_What is needed_: Every entry is to be copied exactly as written, and the pictures are to be skipped.

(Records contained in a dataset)

Start of Block

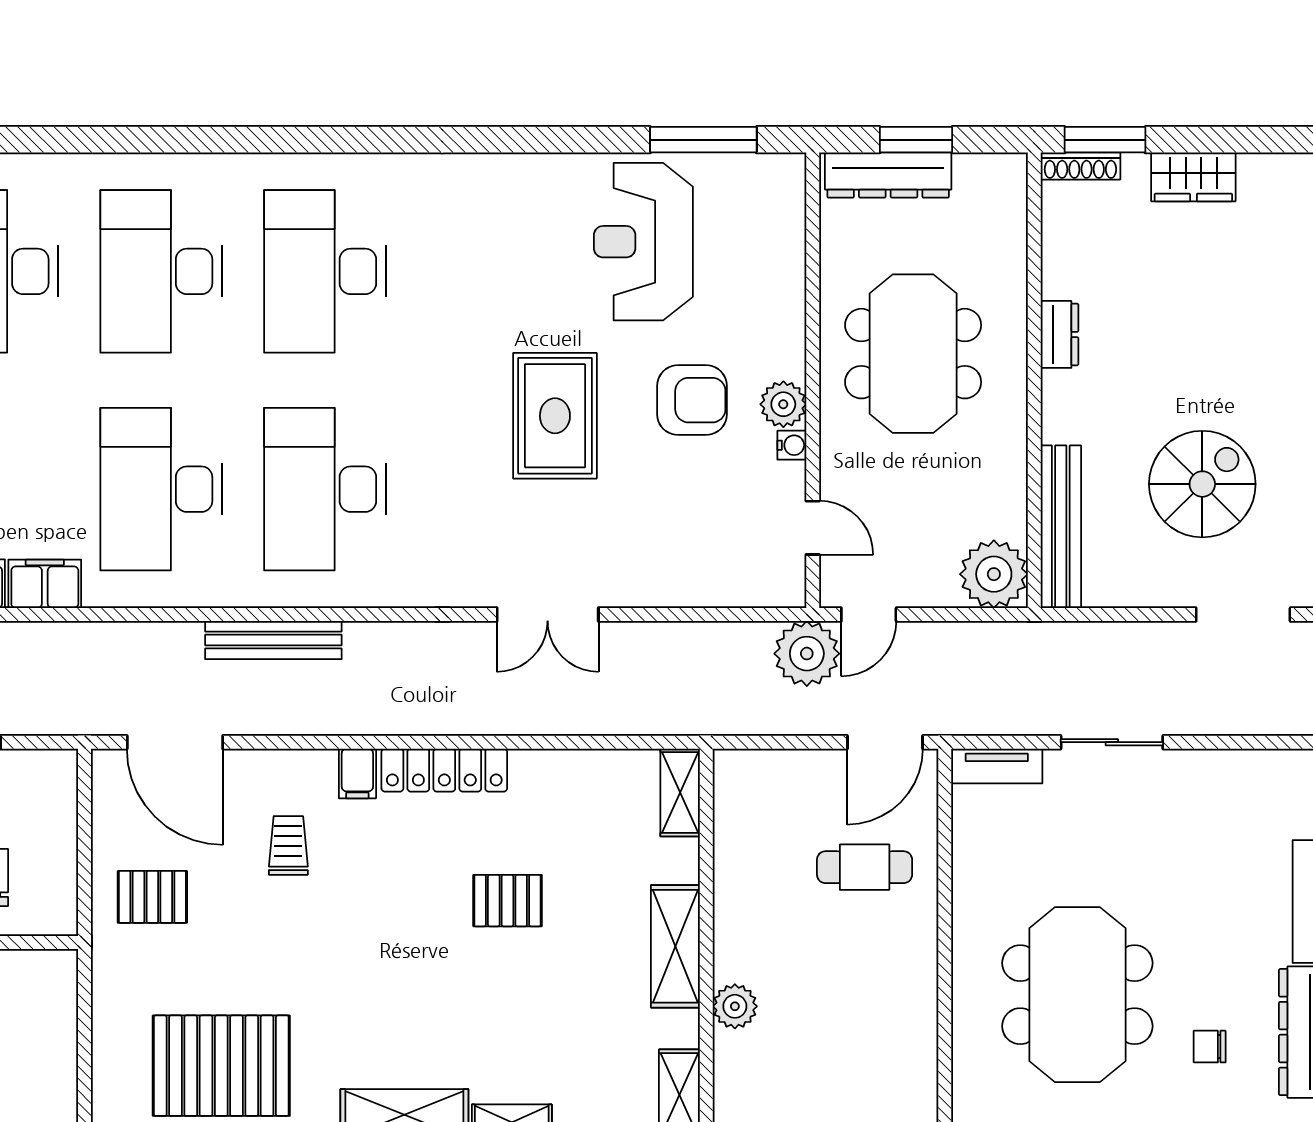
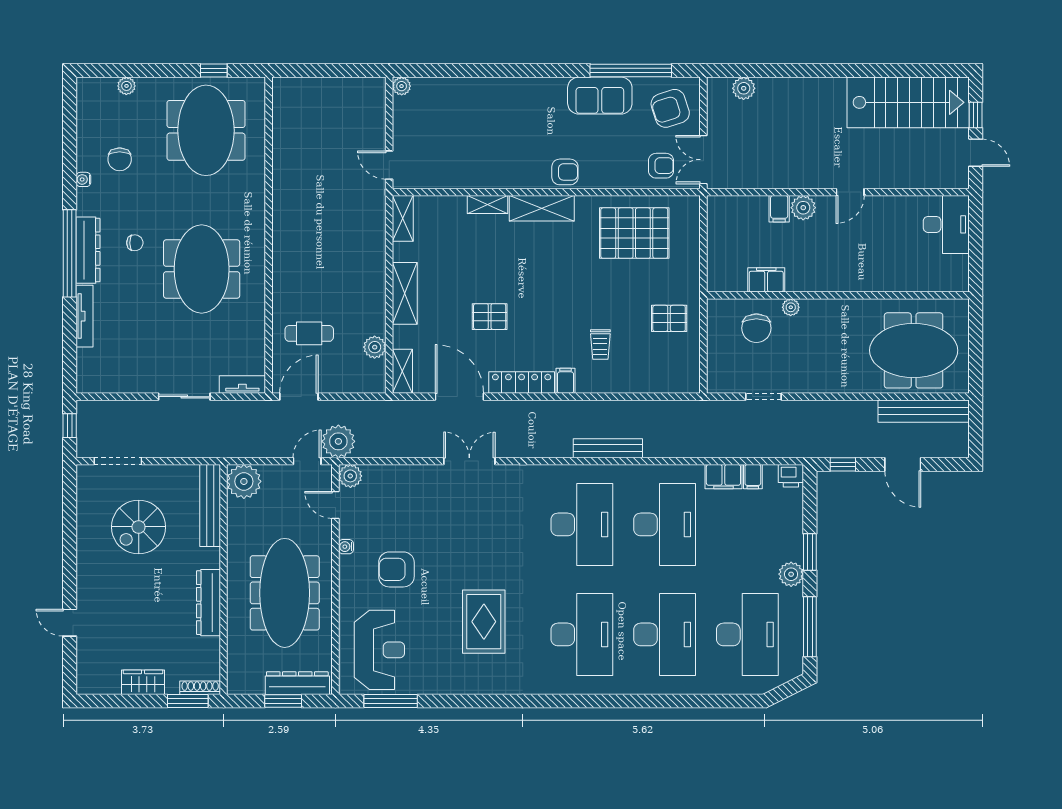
reception desk: (643, 242) -> (379, 650), moved
dresser: (1059, 334) -> (208, 603), width x1.96, depth x1.24
meeting table: (913, 354) -> (285, 593), width x1.36
plant: (783, 404) -> (350, 476), moved
rug: (555, 416) -> (484, 622), moved
door: (175, 742) -> (459, 397), moved
plant: (735, 1006) -> (375, 347), moved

End of Block

_Written answer_:
reception desk: (643, 242) -> (379, 650), moved
dresser: (1059, 334) -> (208, 603), width x1.96, depth x1.24
meeting table: (913, 354) -> (285, 593), width x1.36
plant: (783, 404) -> (350, 476), moved
rug: (555, 416) -> (484, 622), moved
door: (175, 742) -> (459, 397), moved
plant: (735, 1006) -> (375, 347), moved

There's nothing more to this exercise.